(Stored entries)
++++++++++++++++++++

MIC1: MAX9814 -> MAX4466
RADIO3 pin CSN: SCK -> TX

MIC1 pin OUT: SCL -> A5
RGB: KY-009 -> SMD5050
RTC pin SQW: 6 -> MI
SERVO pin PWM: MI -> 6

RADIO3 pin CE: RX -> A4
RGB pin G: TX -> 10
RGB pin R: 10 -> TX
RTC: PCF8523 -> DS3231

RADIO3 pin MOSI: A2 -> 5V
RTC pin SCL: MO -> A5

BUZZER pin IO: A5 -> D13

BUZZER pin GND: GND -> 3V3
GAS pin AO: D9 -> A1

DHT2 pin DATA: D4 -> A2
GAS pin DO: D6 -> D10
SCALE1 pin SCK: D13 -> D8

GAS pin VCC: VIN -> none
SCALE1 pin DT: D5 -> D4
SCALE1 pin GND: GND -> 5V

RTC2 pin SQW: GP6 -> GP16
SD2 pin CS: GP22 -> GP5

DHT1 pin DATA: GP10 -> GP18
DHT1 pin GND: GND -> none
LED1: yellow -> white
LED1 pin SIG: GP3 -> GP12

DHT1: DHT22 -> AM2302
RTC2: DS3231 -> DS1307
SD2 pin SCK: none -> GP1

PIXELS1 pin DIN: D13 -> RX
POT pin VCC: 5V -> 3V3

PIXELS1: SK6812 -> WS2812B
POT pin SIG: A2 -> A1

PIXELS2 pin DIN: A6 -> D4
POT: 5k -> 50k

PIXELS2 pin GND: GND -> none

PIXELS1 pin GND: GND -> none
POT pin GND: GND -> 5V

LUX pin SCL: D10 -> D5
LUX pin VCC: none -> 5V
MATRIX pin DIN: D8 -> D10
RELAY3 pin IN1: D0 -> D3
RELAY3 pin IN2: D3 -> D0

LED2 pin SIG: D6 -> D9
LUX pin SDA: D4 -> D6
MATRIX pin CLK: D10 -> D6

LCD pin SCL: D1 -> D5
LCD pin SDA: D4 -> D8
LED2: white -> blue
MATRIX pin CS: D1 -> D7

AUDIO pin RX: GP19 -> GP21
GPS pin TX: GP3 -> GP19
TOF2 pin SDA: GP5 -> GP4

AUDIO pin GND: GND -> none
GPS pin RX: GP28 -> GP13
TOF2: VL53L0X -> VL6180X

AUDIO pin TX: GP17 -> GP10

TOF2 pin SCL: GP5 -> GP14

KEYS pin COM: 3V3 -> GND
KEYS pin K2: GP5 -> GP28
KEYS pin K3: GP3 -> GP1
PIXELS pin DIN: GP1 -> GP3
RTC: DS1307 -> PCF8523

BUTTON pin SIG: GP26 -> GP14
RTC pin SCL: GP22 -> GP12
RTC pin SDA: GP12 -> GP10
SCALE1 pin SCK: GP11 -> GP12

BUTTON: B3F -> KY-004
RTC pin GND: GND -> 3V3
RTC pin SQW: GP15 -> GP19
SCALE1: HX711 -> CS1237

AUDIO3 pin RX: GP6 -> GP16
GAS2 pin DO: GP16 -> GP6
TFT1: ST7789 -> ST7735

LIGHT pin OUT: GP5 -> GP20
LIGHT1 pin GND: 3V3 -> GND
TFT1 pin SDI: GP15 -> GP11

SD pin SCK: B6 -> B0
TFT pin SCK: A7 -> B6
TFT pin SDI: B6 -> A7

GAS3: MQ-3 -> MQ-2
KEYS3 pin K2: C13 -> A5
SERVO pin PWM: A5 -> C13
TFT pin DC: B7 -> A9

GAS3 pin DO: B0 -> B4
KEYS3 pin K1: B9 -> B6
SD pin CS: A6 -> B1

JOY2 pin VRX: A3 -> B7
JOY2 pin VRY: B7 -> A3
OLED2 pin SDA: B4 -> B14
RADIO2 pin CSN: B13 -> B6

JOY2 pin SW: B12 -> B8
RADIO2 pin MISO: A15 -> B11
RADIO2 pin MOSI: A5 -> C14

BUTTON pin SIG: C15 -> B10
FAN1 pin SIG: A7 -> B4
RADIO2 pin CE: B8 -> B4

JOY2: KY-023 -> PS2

++++++++++++++++++++

What to produce
In the data above, start at the line that has "DHT1 pin DATA: GP10 -> GP18", stop after the line that has "GAS2 pin DO: GP16 -> GP6", and print every line in between exactly as it stands.

Answer box
DHT1 pin DATA: GP10 -> GP18
DHT1 pin GND: GND -> none
LED1: yellow -> white
LED1 pin SIG: GP3 -> GP12

DHT1: DHT22 -> AM2302
RTC2: DS3231 -> DS1307
SD2 pin SCK: none -> GP1

PIXELS1 pin DIN: D13 -> RX
POT pin VCC: 5V -> 3V3

PIXELS1: SK6812 -> WS2812B
POT pin SIG: A2 -> A1

PIXELS2 pin DIN: A6 -> D4
POT: 5k -> 50k

PIXELS2 pin GND: GND -> none

PIXELS1 pin GND: GND -> none
POT pin GND: GND -> 5V

LUX pin SCL: D10 -> D5
LUX pin VCC: none -> 5V
MATRIX pin DIN: D8 -> D10
RELAY3 pin IN1: D0 -> D3
RELAY3 pin IN2: D3 -> D0

LED2 pin SIG: D6 -> D9
LUX pin SDA: D4 -> D6
MATRIX pin CLK: D10 -> D6

LCD pin SCL: D1 -> D5
LCD pin SDA: D4 -> D8
LED2: white -> blue
MATRIX pin CS: D1 -> D7

AUDIO pin RX: GP19 -> GP21
GPS pin TX: GP3 -> GP19
TOF2 pin SDA: GP5 -> GP4

AUDIO pin GND: GND -> none
GPS pin RX: GP28 -> GP13
TOF2: VL53L0X -> VL6180X

AUDIO pin TX: GP17 -> GP10

TOF2 pin SCL: GP5 -> GP14

KEYS pin COM: 3V3 -> GND
KEYS pin K2: GP5 -> GP28
KEYS pin K3: GP3 -> GP1
PIXELS pin DIN: GP1 -> GP3
RTC: DS1307 -> PCF8523

BUTTON pin SIG: GP26 -> GP14
RTC pin SCL: GP22 -> GP12
RTC pin SDA: GP12 -> GP10
SCALE1 pin SCK: GP11 -> GP12

BUTTON: B3F -> KY-004
RTC pin GND: GND -> 3V3
RTC pin SQW: GP15 -> GP19
SCALE1: HX711 -> CS1237

AUDIO3 pin RX: GP6 -> GP16
GAS2 pin DO: GP16 -> GP6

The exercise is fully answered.